▶ [PROBLEM TO WORK ON] What is needed is an exact copy of every record below.

Items from a dataset:
---
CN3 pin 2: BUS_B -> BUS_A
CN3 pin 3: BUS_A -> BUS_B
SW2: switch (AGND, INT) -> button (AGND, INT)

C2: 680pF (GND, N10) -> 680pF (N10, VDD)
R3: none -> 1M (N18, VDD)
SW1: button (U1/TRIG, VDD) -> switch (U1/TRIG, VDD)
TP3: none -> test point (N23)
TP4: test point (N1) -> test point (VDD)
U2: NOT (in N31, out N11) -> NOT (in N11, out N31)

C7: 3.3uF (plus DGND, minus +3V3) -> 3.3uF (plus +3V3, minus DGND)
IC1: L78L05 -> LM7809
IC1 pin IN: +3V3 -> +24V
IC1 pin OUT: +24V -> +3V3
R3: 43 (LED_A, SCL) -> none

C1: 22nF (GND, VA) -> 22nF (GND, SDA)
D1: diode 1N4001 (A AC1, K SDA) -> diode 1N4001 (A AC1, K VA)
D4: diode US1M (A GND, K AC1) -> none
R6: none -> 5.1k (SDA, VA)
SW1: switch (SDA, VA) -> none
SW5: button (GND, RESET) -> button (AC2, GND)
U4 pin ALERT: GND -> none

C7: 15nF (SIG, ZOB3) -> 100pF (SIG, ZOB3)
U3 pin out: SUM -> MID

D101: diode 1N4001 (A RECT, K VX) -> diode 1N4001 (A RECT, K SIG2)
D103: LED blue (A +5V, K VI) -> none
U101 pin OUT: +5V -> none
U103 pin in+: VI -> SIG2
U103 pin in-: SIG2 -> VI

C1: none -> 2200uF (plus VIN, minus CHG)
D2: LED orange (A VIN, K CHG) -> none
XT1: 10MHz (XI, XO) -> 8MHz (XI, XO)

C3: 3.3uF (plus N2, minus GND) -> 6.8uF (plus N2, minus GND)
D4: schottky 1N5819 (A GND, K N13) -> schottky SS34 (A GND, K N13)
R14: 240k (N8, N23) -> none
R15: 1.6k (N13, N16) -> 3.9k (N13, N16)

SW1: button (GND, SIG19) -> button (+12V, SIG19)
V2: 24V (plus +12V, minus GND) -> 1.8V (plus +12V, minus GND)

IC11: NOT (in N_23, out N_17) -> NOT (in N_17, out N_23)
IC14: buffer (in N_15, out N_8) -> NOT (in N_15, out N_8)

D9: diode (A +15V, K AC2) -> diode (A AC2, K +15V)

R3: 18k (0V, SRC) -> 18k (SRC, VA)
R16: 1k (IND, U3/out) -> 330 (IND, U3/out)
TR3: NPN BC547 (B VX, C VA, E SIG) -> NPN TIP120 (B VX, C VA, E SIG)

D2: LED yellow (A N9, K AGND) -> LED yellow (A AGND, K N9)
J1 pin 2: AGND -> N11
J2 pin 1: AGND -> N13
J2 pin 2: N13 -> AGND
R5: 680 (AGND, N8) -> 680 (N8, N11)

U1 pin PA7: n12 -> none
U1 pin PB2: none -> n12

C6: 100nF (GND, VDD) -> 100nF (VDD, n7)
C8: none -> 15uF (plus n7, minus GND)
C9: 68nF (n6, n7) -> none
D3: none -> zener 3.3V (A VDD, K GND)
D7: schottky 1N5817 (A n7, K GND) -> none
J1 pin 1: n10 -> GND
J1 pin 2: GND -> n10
---
▶ [SOLUTION]
CN3 pin 2: BUS_B -> BUS_A
CN3 pin 3: BUS_A -> BUS_B
SW2: switch (AGND, INT) -> button (AGND, INT)

C2: 680pF (GND, N10) -> 680pF (N10, VDD)
R3: none -> 1M (N18, VDD)
SW1: button (U1/TRIG, VDD) -> switch (U1/TRIG, VDD)
TP3: none -> test point (N23)
TP4: test point (N1) -> test point (VDD)
U2: NOT (in N31, out N11) -> NOT (in N11, out N31)

C7: 3.3uF (plus DGND, minus +3V3) -> 3.3uF (plus +3V3, minus DGND)
IC1: L78L05 -> LM7809
IC1 pin IN: +3V3 -> +24V
IC1 pin OUT: +24V -> +3V3
R3: 43 (LED_A, SCL) -> none

C1: 22nF (GND, VA) -> 22nF (GND, SDA)
D1: diode 1N4001 (A AC1, K SDA) -> diode 1N4001 (A AC1, K VA)
D4: diode US1M (A GND, K AC1) -> none
R6: none -> 5.1k (SDA, VA)
SW1: switch (SDA, VA) -> none
SW5: button (GND, RESET) -> button (AC2, GND)
U4 pin ALERT: GND -> none

C7: 15nF (SIG, ZOB3) -> 100pF (SIG, ZOB3)
U3 pin out: SUM -> MID

D101: diode 1N4001 (A RECT, K VX) -> diode 1N4001 (A RECT, K SIG2)
D103: LED blue (A +5V, K VI) -> none
U101 pin OUT: +5V -> none
U103 pin in+: VI -> SIG2
U103 pin in-: SIG2 -> VI

C1: none -> 2200uF (plus VIN, minus CHG)
D2: LED orange (A VIN, K CHG) -> none
XT1: 10MHz (XI, XO) -> 8MHz (XI, XO)

C3: 3.3uF (plus N2, minus GND) -> 6.8uF (plus N2, minus GND)
D4: schottky 1N5819 (A GND, K N13) -> schottky SS34 (A GND, K N13)
R14: 240k (N8, N23) -> none
R15: 1.6k (N13, N16) -> 3.9k (N13, N16)

SW1: button (GND, SIG19) -> button (+12V, SIG19)
V2: 24V (plus +12V, minus GND) -> 1.8V (plus +12V, minus GND)

IC11: NOT (in N_23, out N_17) -> NOT (in N_17, out N_23)
IC14: buffer (in N_15, out N_8) -> NOT (in N_15, out N_8)

D9: diode (A +15V, K AC2) -> diode (A AC2, K +15V)

R3: 18k (0V, SRC) -> 18k (SRC, VA)
R16: 1k (IND, U3/out) -> 330 (IND, U3/out)
TR3: NPN BC547 (B VX, C VA, E SIG) -> NPN TIP120 (B VX, C VA, E SIG)

D2: LED yellow (A N9, K AGND) -> LED yellow (A AGND, K N9)
J1 pin 2: AGND -> N11
J2 pin 1: AGND -> N13
J2 pin 2: N13 -> AGND
R5: 680 (AGND, N8) -> 680 (N8, N11)

U1 pin PA7: n12 -> none
U1 pin PB2: none -> n12

C6: 100nF (GND, VDD) -> 100nF (VDD, n7)
C8: none -> 15uF (plus n7, minus GND)
C9: 68nF (n6, n7) -> none
D3: none -> zener 3.3V (A VDD, K GND)
D7: schottky 1N5817 (A n7, K GND) -> none
J1 pin 1: n10 -> GND
J1 pin 2: GND -> n10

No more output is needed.